§ **The problem**:
Using only the entries below, output the lines starting at the one containing "R2: 5.6k (SIG7, VDD) -> 100k (SIG7, VDD)" and ending at the one containing "R11: 8.2k (GND, N004) -> 8.2k (GND, N019)", exactly and inclusive of both, omitting the pictures.

§ **Material supplied**:
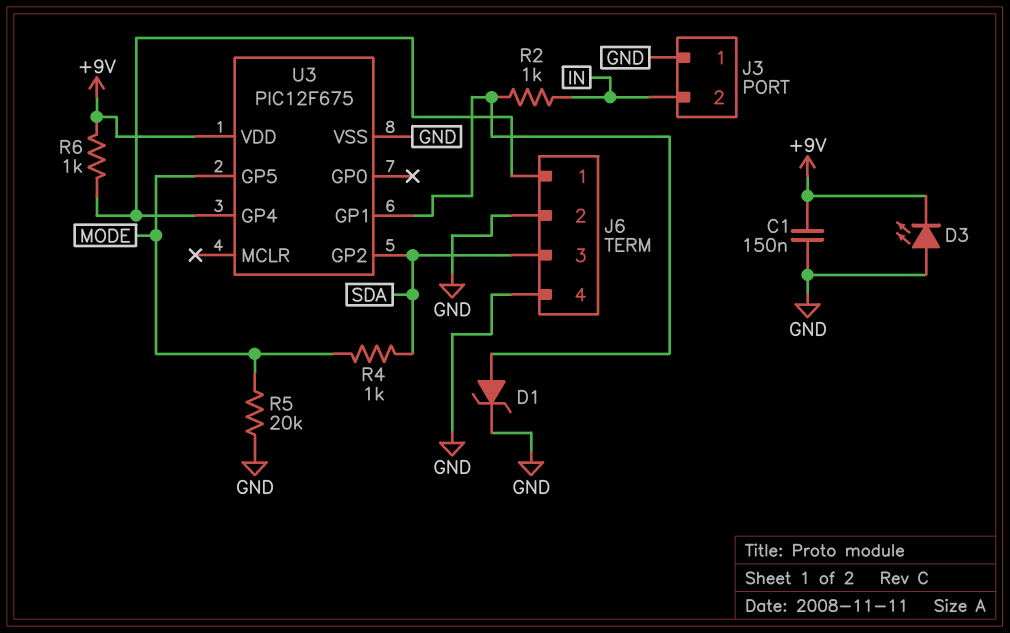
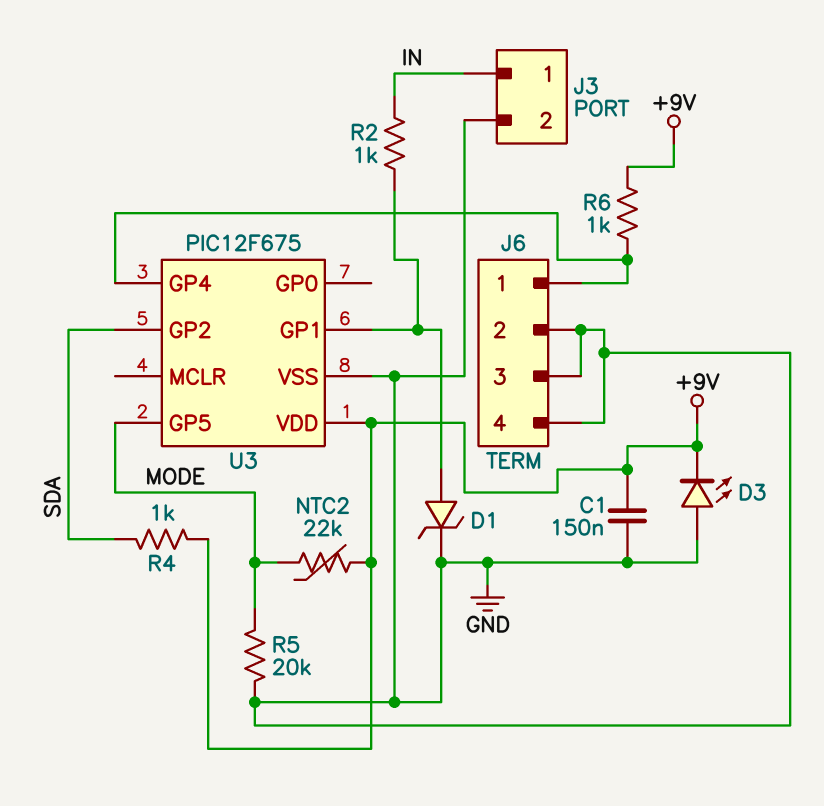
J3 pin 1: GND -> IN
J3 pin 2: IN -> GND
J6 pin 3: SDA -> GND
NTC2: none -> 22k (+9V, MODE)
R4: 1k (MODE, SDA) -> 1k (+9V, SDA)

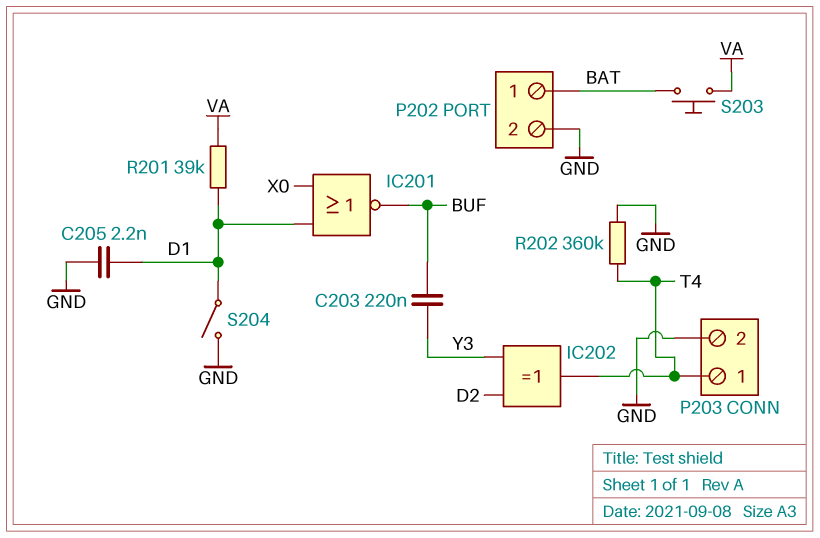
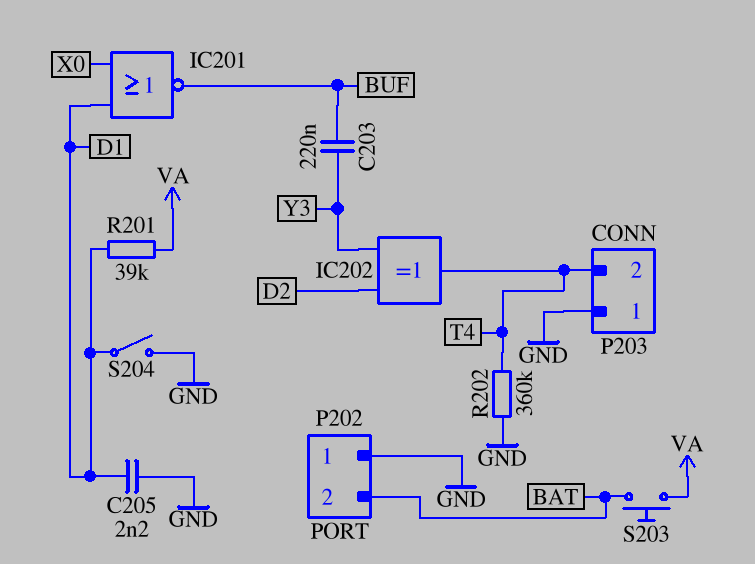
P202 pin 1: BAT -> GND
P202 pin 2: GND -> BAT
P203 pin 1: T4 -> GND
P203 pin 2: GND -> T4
--
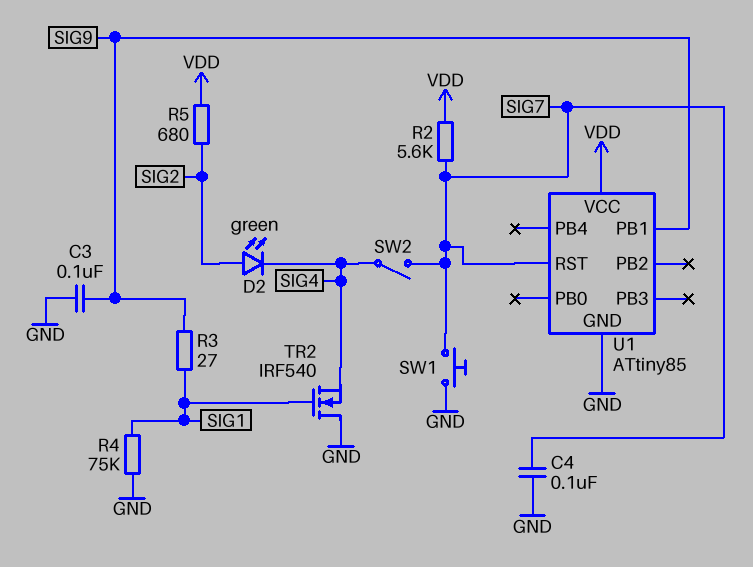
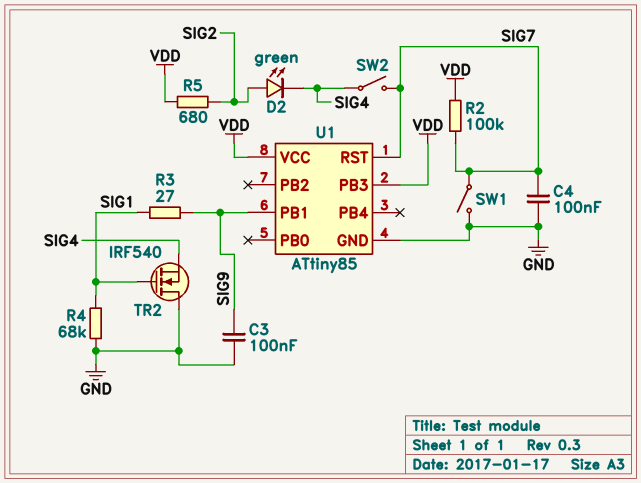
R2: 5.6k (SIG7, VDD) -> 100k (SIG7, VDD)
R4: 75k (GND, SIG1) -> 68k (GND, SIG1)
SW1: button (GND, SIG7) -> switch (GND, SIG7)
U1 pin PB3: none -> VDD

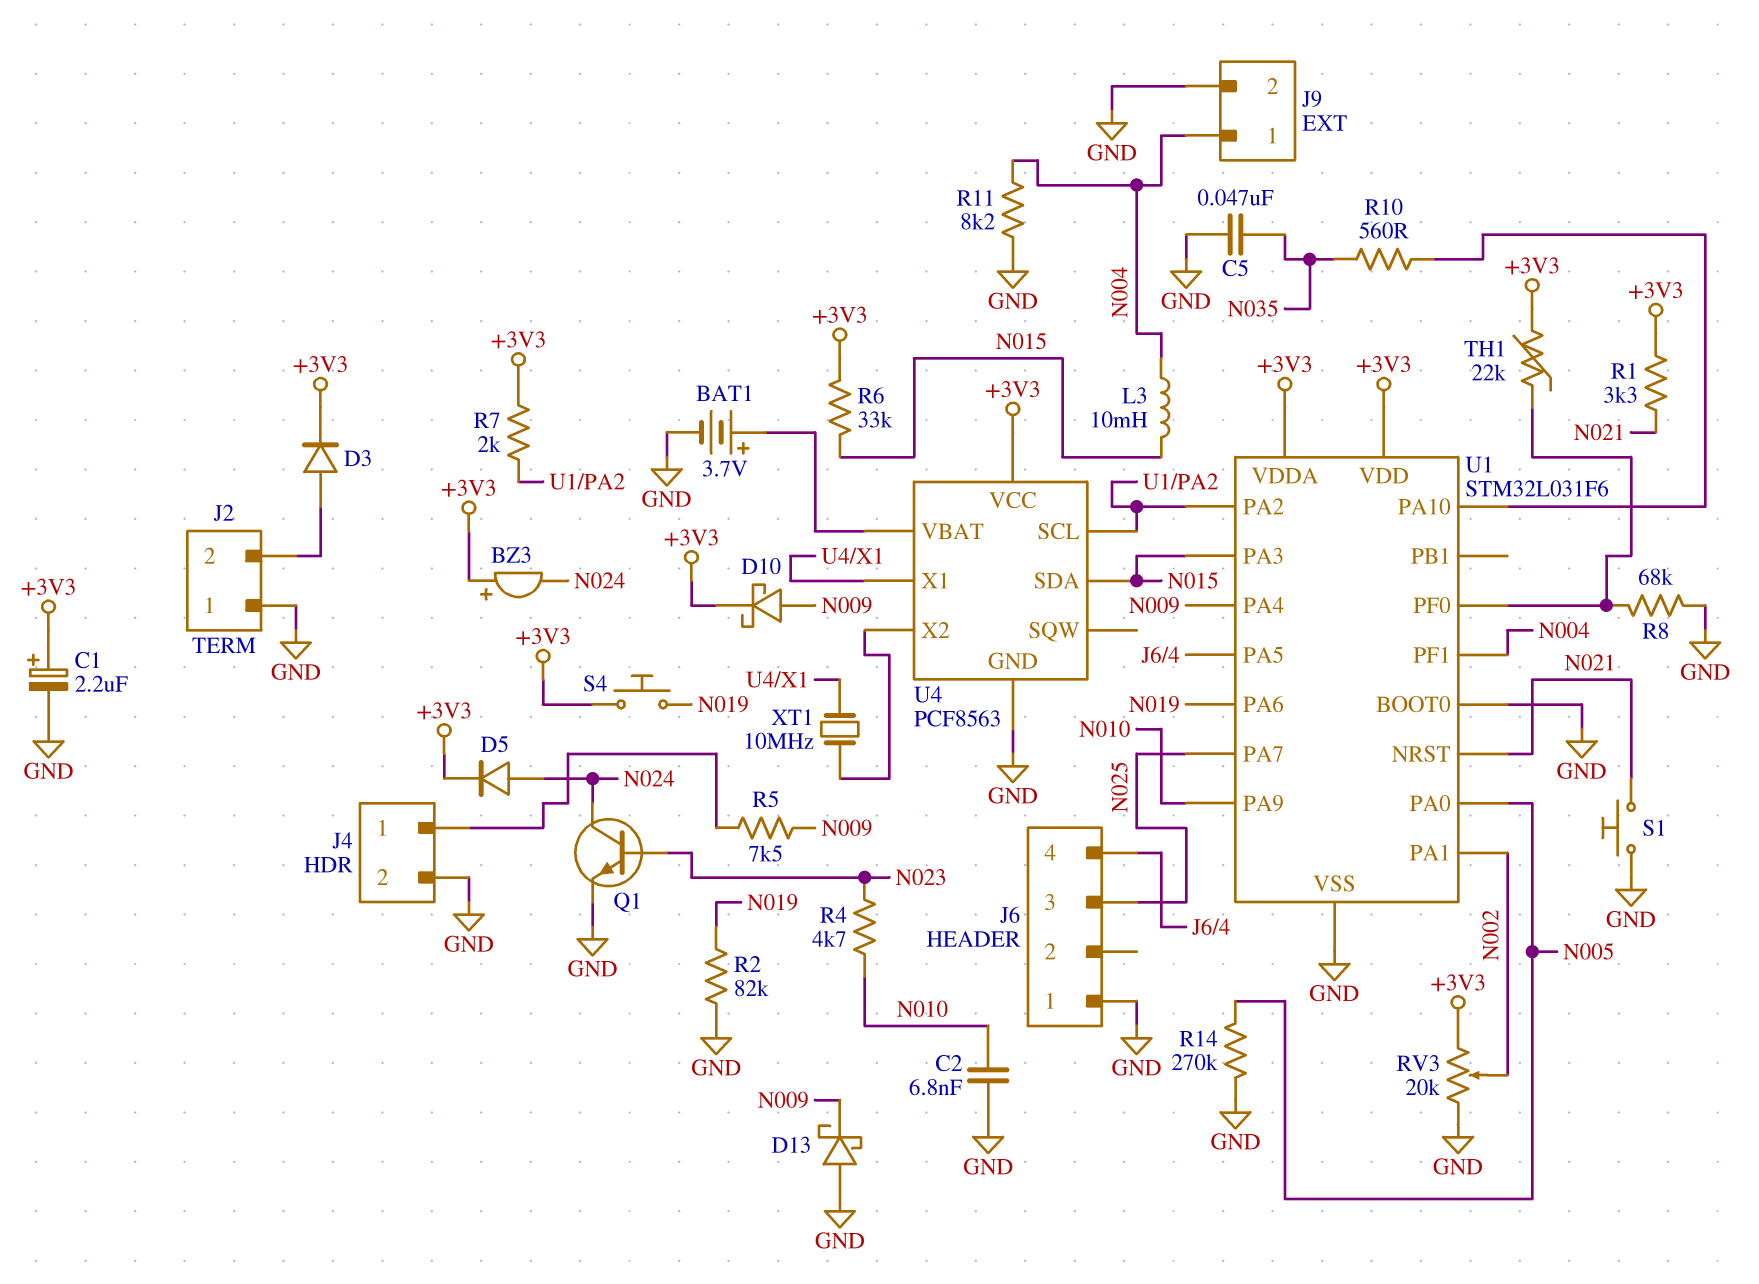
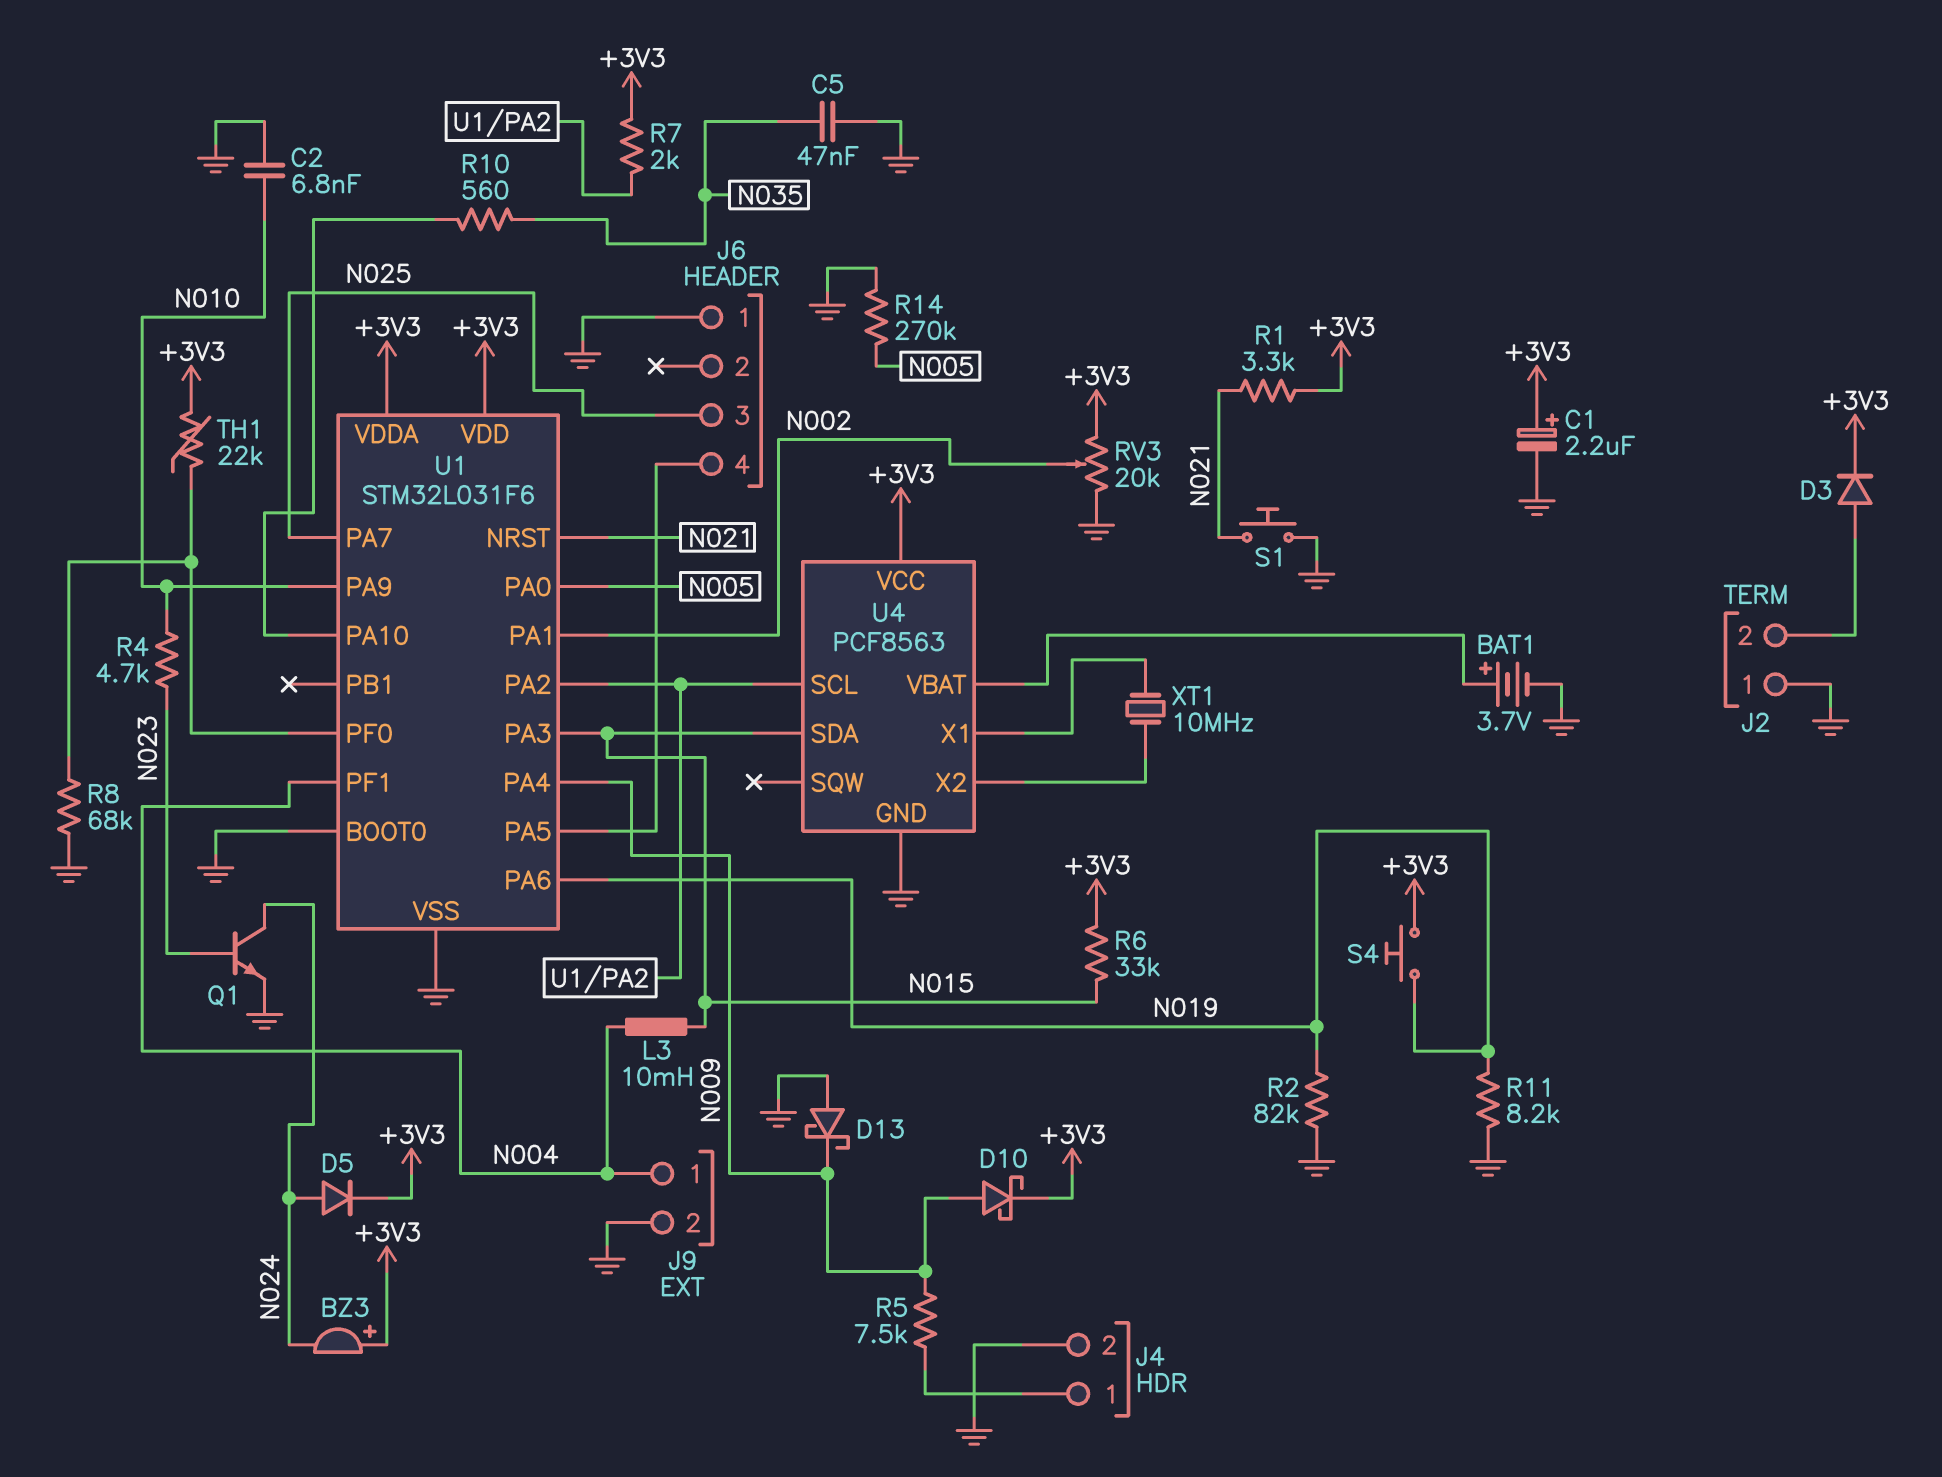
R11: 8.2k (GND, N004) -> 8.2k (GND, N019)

§ **Task result**:
R2: 5.6k (SIG7, VDD) -> 100k (SIG7, VDD)
R4: 75k (GND, SIG1) -> 68k (GND, SIG1)
SW1: button (GND, SIG7) -> switch (GND, SIG7)
U1 pin PB3: none -> VDD

R11: 8.2k (GND, N004) -> 8.2k (GND, N019)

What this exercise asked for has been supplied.